◆ Work to complete ◆
In the entries that follow, the line with "(705, 374) = (315, 589): brown" opens the range and the line with "(411, 351) = (323, 303): none" closes it; repeat that range exactly, both lines included.

◆ Data records ◆
┌────────
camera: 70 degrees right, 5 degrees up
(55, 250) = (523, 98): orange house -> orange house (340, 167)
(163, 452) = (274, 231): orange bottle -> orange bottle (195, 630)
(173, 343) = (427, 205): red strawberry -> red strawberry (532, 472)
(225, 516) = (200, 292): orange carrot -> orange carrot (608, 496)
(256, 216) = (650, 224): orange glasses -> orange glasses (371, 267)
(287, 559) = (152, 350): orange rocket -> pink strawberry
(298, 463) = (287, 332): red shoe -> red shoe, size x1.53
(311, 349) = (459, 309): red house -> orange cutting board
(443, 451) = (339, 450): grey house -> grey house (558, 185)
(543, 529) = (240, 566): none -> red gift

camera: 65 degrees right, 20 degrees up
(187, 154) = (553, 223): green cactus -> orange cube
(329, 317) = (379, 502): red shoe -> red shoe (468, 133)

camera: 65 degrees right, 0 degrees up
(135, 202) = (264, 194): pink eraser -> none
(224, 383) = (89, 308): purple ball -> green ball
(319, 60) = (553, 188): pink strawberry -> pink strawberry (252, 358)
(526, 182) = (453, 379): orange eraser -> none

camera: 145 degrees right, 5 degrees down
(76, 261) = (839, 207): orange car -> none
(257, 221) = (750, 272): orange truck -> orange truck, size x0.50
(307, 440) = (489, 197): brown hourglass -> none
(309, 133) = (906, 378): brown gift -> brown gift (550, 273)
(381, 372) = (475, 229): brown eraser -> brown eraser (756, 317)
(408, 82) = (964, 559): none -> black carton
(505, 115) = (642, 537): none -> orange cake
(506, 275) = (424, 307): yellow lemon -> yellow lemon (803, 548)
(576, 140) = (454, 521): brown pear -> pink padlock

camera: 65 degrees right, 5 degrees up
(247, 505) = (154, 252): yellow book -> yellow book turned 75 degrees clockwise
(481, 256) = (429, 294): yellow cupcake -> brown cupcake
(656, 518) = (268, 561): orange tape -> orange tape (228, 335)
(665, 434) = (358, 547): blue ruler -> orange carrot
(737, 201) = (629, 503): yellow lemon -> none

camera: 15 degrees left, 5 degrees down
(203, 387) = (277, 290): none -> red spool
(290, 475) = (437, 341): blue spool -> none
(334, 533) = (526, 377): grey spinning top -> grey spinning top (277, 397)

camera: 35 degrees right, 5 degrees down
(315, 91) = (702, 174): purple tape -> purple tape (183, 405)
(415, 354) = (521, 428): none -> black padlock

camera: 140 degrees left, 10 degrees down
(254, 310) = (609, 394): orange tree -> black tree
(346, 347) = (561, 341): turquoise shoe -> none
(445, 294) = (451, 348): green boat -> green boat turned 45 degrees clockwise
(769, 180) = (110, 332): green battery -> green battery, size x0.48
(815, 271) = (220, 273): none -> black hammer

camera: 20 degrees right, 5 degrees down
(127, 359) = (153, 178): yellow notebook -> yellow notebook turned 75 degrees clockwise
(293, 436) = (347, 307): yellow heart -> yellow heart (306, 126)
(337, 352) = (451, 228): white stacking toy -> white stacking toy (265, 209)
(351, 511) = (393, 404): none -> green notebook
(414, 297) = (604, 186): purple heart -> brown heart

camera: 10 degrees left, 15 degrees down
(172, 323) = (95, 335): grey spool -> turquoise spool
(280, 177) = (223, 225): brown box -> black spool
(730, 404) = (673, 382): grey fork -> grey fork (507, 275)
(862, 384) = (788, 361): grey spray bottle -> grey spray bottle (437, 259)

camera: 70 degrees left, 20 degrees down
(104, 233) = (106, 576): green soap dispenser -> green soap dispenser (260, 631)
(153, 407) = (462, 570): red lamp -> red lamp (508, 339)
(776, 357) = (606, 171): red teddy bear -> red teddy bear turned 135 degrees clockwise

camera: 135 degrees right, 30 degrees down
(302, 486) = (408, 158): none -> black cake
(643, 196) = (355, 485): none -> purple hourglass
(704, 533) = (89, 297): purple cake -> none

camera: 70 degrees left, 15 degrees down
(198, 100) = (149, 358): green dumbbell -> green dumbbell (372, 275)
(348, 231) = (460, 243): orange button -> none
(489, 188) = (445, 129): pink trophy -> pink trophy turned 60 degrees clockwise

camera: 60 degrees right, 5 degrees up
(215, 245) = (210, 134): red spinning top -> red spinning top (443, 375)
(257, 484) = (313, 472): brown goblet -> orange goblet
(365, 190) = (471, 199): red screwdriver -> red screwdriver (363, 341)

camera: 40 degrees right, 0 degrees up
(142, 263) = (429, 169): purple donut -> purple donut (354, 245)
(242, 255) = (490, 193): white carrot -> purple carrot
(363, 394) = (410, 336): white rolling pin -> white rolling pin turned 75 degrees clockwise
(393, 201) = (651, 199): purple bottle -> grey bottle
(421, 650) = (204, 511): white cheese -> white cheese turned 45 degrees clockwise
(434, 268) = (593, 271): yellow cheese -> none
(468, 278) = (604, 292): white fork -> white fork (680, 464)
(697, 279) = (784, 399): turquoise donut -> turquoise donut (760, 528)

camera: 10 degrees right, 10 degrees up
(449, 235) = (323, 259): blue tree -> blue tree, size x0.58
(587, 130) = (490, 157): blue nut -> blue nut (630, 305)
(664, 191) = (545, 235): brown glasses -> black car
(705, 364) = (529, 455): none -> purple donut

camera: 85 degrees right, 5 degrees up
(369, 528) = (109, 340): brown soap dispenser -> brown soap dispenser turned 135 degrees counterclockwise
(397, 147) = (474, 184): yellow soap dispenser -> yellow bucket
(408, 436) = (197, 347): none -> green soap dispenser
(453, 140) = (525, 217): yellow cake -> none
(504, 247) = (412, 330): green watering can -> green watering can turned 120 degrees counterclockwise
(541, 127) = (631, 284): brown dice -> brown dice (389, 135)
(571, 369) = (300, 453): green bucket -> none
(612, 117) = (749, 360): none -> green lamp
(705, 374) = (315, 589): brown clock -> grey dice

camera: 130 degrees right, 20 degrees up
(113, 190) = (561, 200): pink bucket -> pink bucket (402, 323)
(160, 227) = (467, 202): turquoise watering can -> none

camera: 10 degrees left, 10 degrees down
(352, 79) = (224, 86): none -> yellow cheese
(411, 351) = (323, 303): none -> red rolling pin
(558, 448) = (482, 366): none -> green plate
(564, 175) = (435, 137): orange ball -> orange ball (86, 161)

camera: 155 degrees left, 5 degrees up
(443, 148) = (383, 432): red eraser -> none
└────────
◆ Written solution ◆
(705, 374) = (315, 589): brown clock -> grey dice

camera: 130 degrees right, 20 degrees up
(113, 190) = (561, 200): pink bucket -> pink bucket (402, 323)
(160, 227) = (467, 202): turquoise watering can -> none

camera: 10 degrees left, 10 degrees down
(352, 79) = (224, 86): none -> yellow cheese
(411, 351) = (323, 303): none -> red rolling pin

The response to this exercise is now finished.